Print the lines that run from the line with "white plate B7" to the line with "blue plate H5:H6 level 1 -> none", keeping both end lines, exactly as they appear in the entries below, and nothing else.

▸ Dataset extract
<<<<
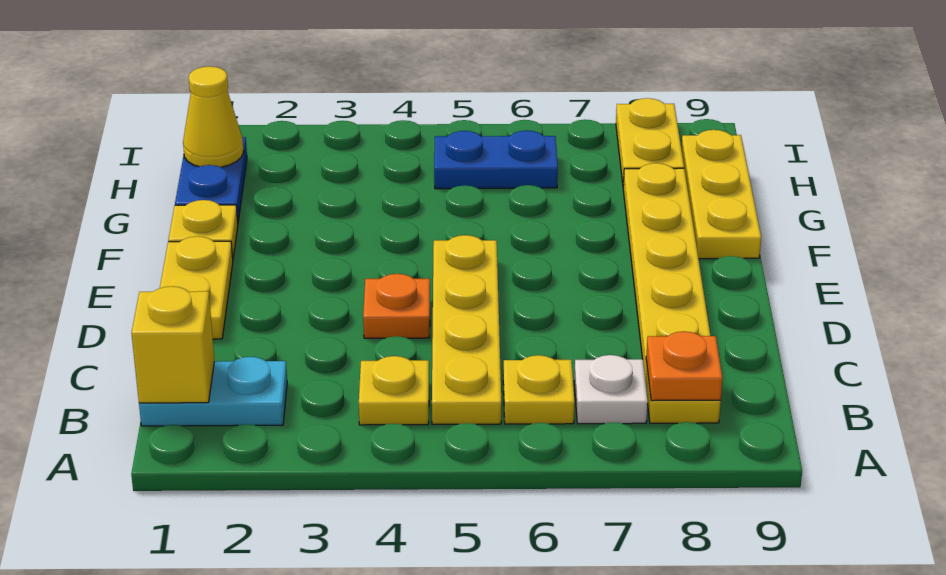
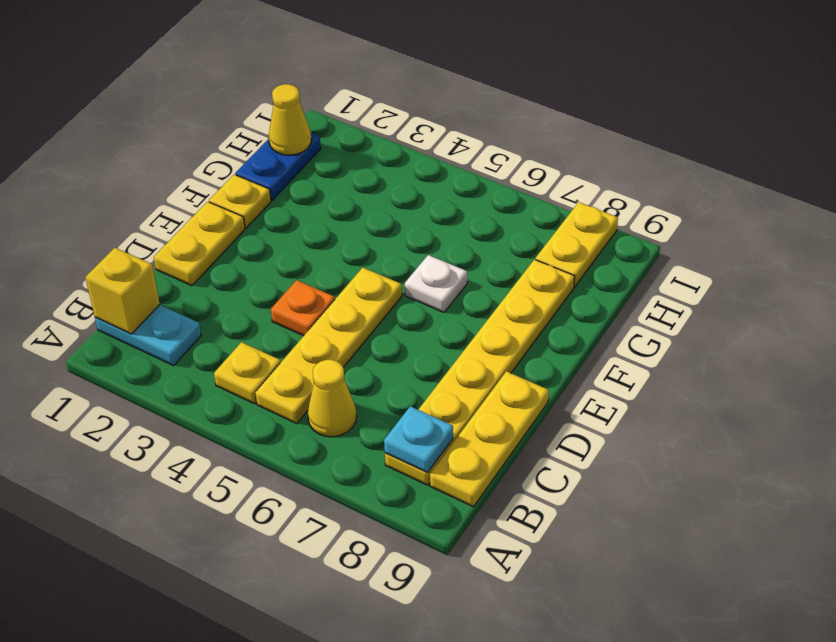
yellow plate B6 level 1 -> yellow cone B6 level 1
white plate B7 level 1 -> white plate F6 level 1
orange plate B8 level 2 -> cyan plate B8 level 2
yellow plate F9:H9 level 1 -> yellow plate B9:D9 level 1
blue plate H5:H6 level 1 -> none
>>>>
<<<<
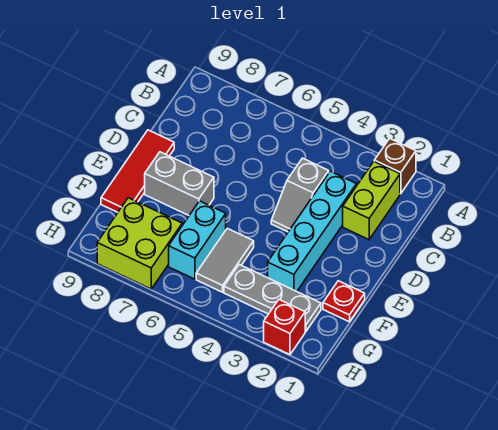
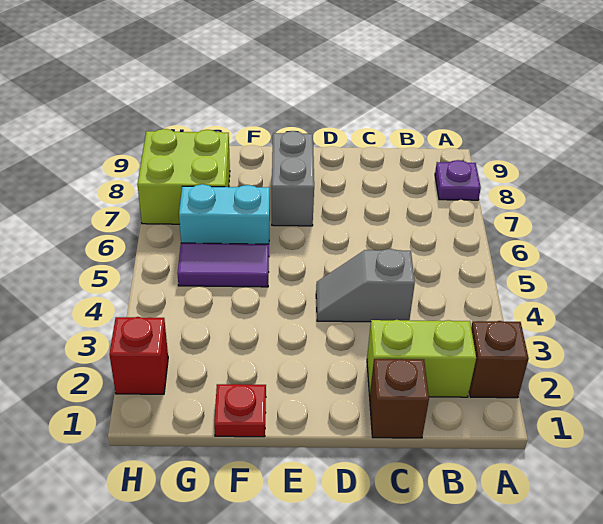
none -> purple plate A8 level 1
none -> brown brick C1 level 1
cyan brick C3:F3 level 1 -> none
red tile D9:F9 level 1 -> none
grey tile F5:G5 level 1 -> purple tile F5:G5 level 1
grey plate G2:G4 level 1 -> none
>>>>
<<<<
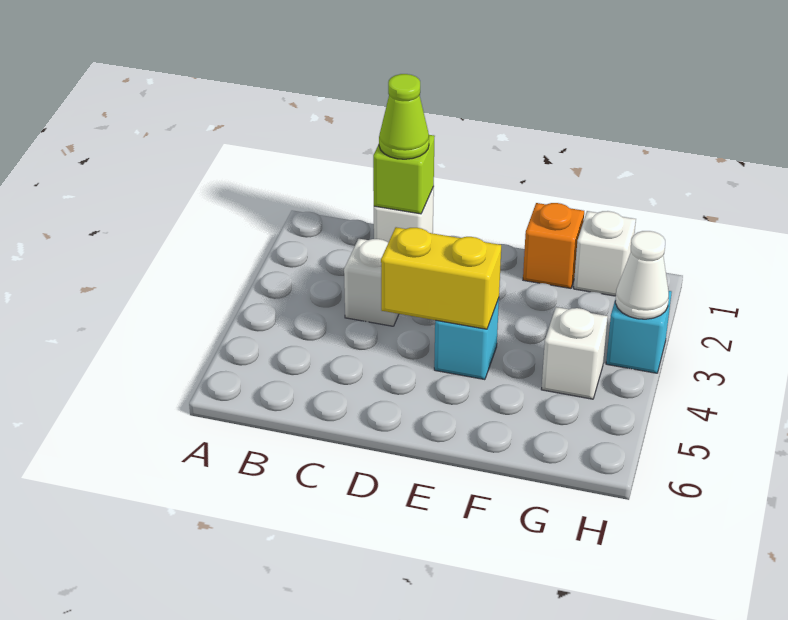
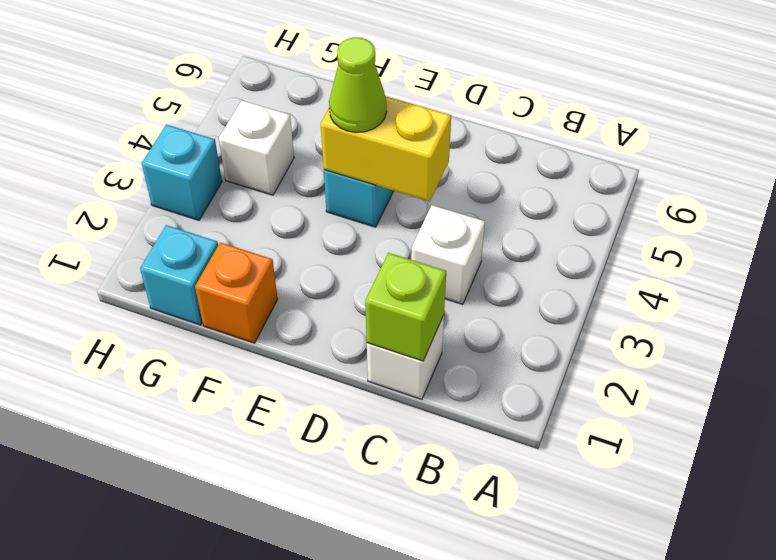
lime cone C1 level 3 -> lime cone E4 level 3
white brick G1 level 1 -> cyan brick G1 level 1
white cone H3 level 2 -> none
>>>>
▸ Task solution
white plate B7 level 1 -> white plate F6 level 1
orange plate B8 level 2 -> cyan plate B8 level 2
yellow plate F9:H9 level 1 -> yellow plate B9:D9 level 1
blue plate H5:H6 level 1 -> none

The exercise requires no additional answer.